BEGIN

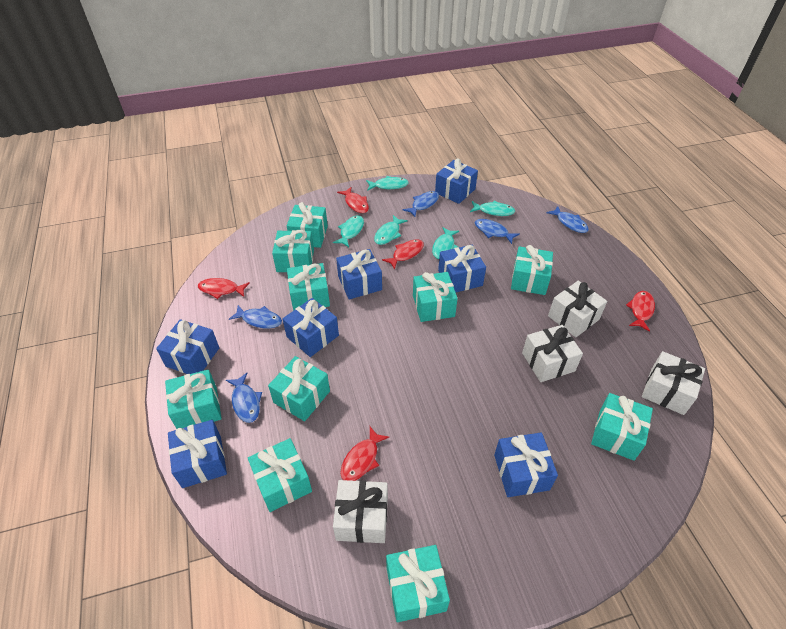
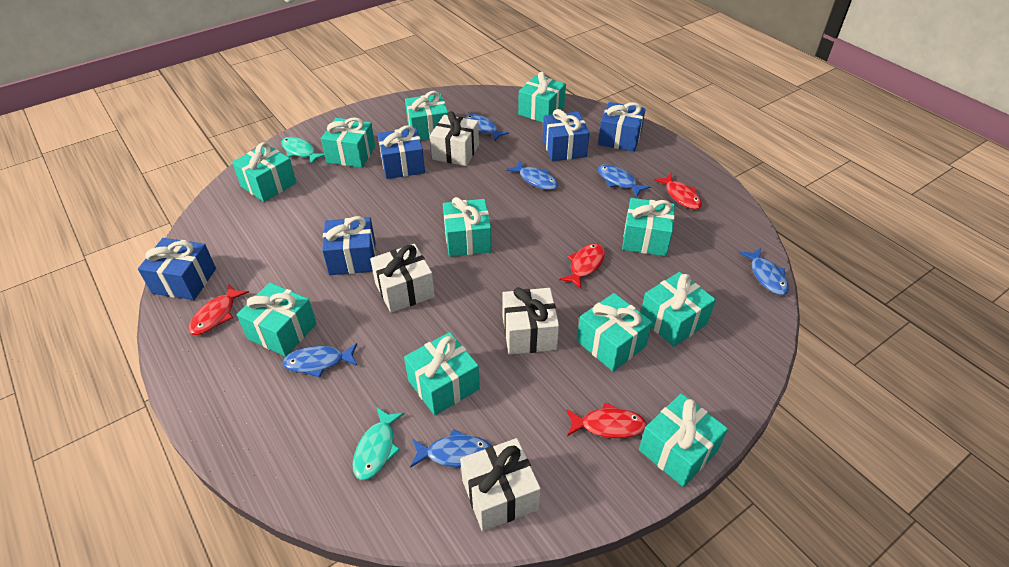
blue fish: 5 -> 6
blue gift: 7 -> 5
red fish: 5 -> 4
turquoise fish: 5 -> 2
turquoise gift: 10 -> 11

END

▸ **What the task asks**:
Each entry above should be restated word for word, though no picture may appear in the copy.

▸ **Solution for this problem**:
blue fish: 5 -> 6
blue gift: 7 -> 5
red fish: 5 -> 4
turquoise fish: 5 -> 2
turquoise gift: 10 -> 11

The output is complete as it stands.